■ DATA RECORDS
◇ ◇ ◇ ◇ ◇ ◇ ◇

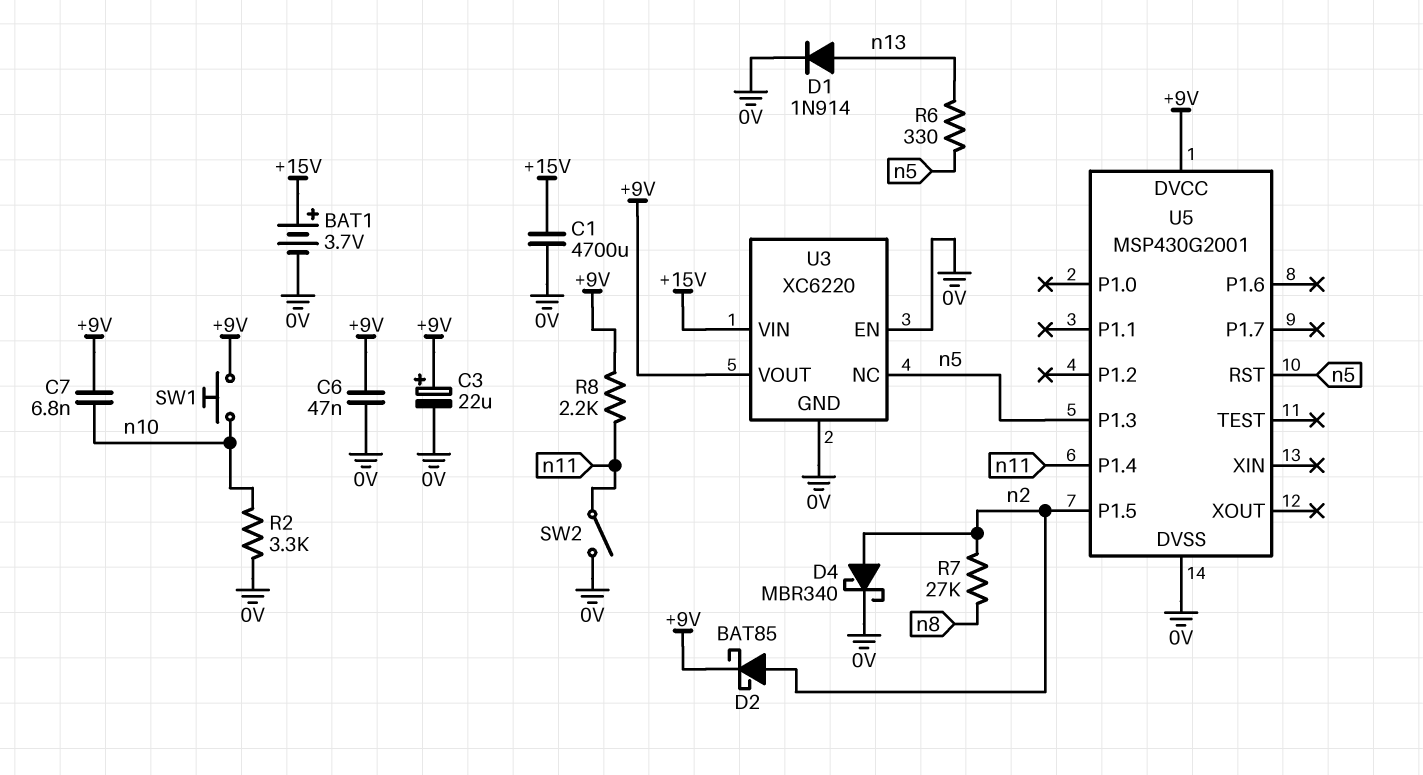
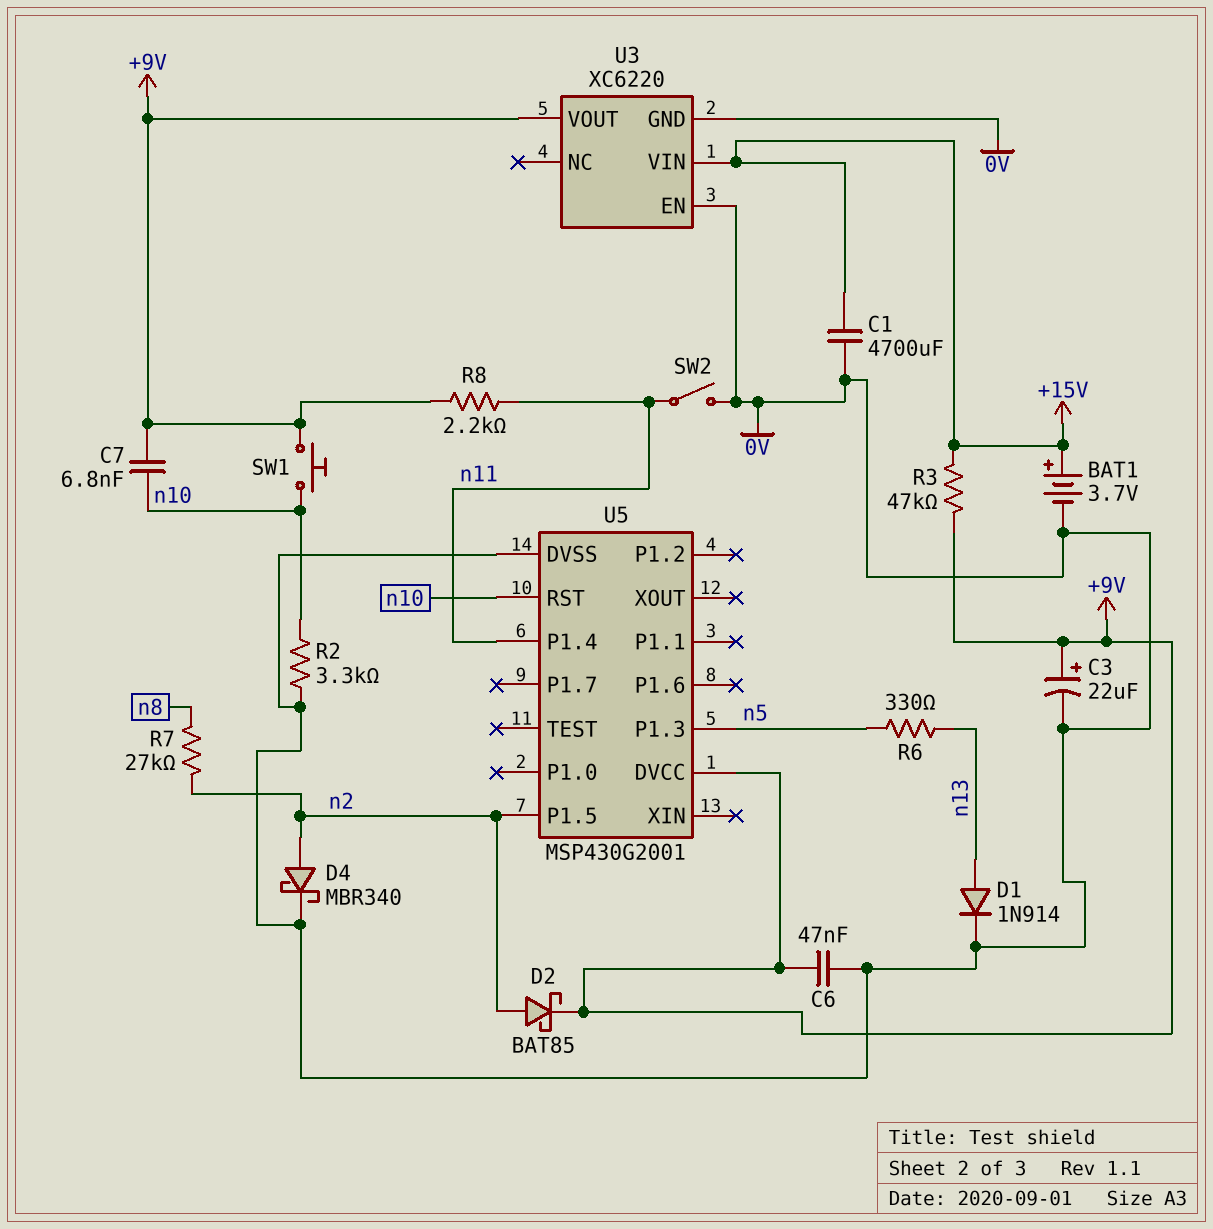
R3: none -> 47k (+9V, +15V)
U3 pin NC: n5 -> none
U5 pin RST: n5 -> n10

◇ ◇ ◇ ◇ ◇ ◇ ◇

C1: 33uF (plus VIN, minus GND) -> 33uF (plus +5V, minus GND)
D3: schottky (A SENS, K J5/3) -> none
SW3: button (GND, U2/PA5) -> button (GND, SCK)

◇ ◇ ◇ ◇ ◇ ◇ ◇

■ WHAT THE EXERCISE ASKS
Among the records above, repeat exactly the line with "C1: 33uF (plus", the line with "SW3: button (GND, U2/PA5)", and every line in between, and only those.

■ ANSWER SECTION
C1: 33uF (plus VIN, minus GND) -> 33uF (plus +5V, minus GND)
D3: schottky (A SENS, K J5/3) -> none
SW3: button (GND, U2/PA5) -> button (GND, SCK)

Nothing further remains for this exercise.